# Task to complete
Please state how many lines below include the word "left"; the reply should be the number only.

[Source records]
----------
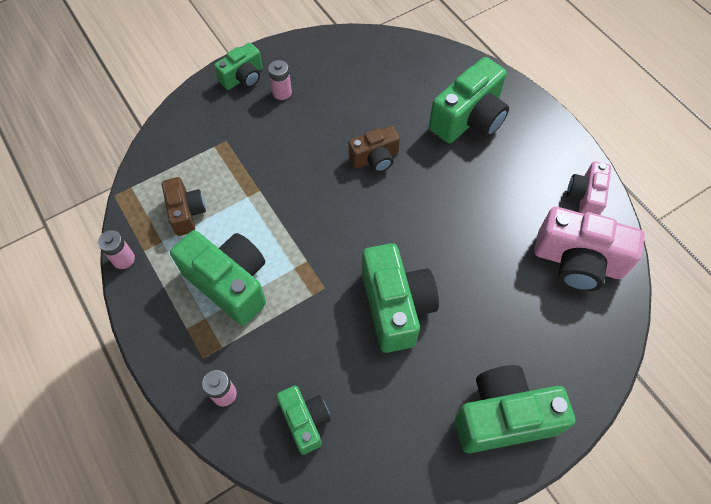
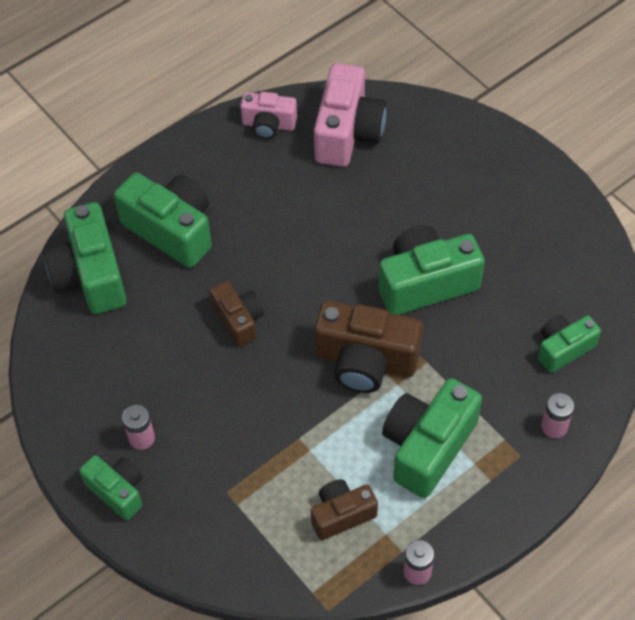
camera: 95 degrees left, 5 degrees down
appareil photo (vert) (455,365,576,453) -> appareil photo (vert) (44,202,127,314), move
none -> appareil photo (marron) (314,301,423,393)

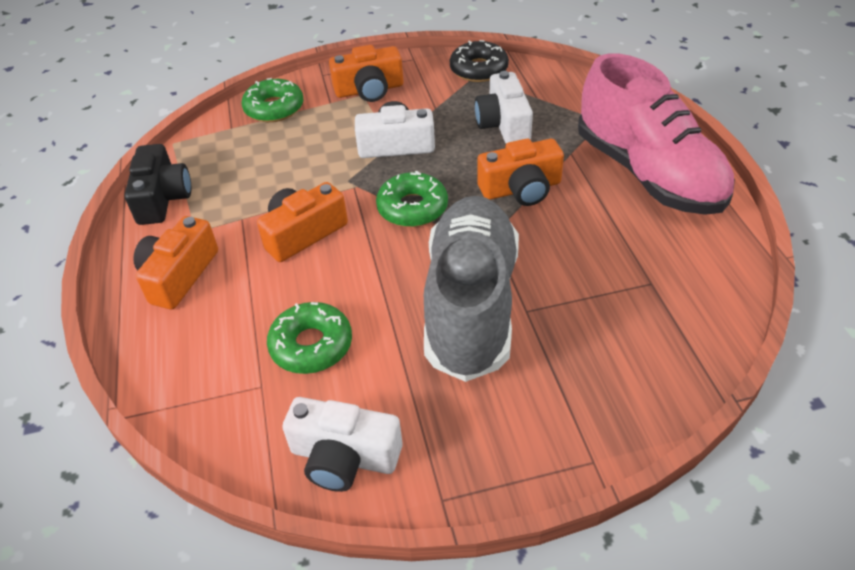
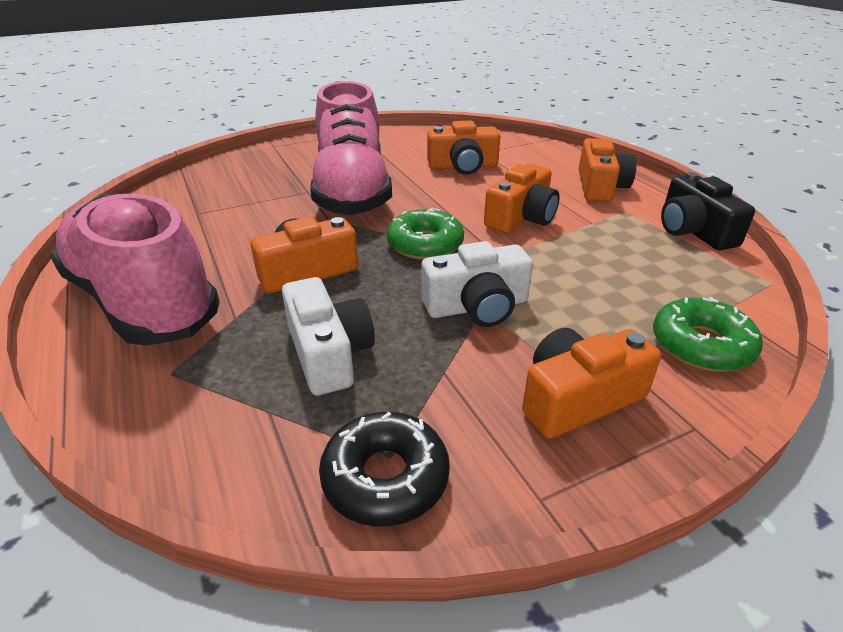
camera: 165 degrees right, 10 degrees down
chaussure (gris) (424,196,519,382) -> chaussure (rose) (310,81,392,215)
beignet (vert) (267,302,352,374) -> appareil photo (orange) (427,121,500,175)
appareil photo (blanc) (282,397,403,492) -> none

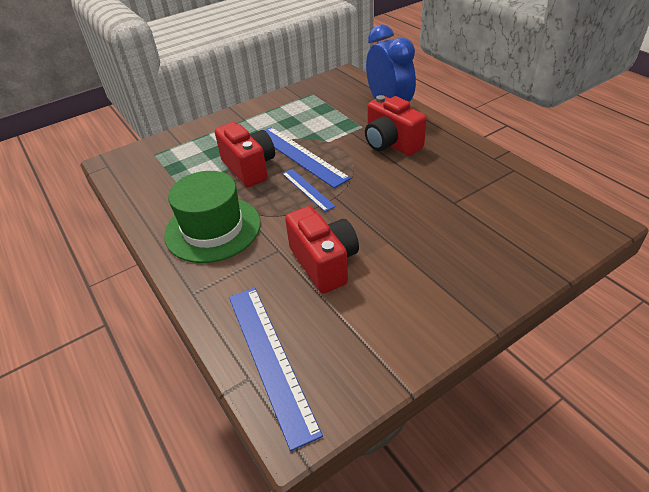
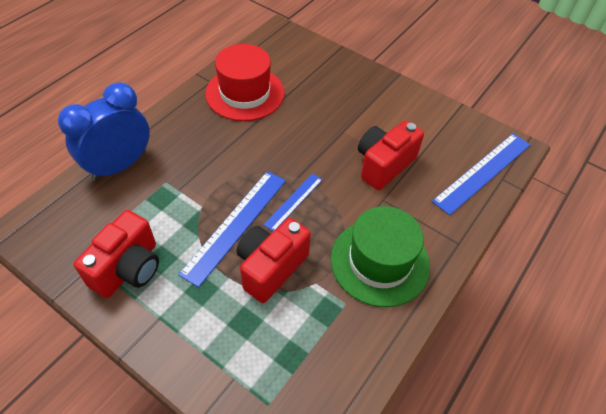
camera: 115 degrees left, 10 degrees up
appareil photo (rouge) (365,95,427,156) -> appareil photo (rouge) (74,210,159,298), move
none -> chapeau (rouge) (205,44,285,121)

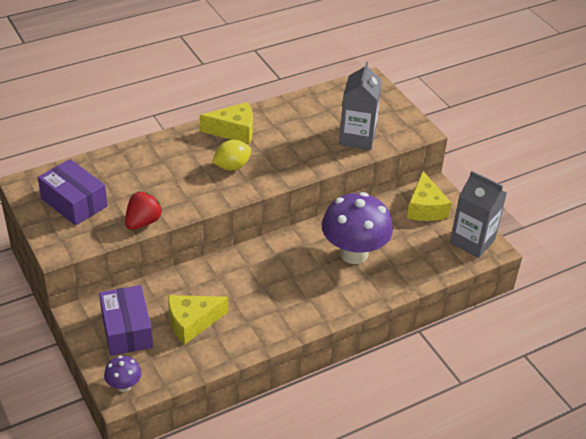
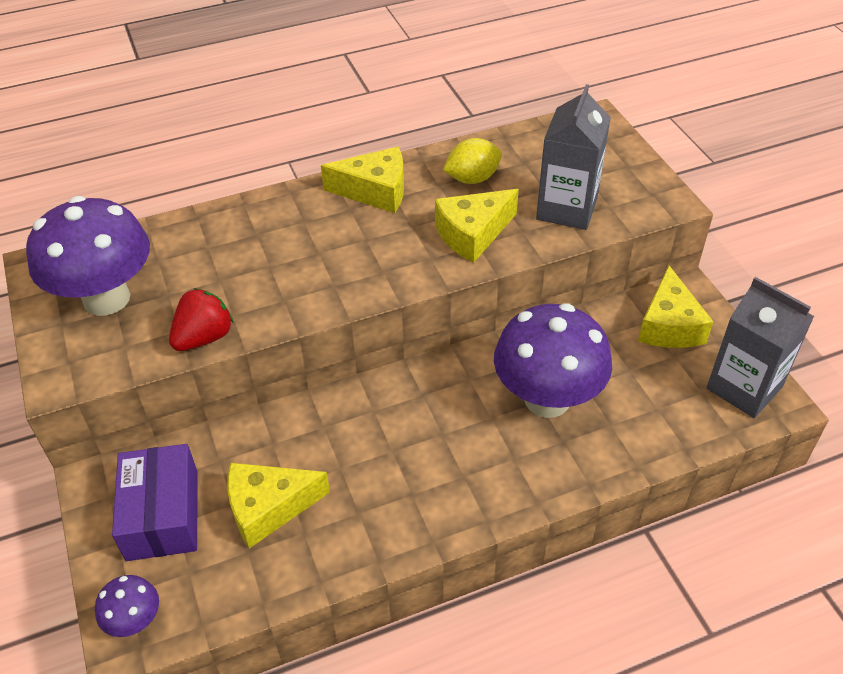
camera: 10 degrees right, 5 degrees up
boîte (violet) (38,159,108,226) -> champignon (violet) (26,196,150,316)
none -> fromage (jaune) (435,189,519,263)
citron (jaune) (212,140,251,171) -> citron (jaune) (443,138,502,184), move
----------
# Result for this exercise
2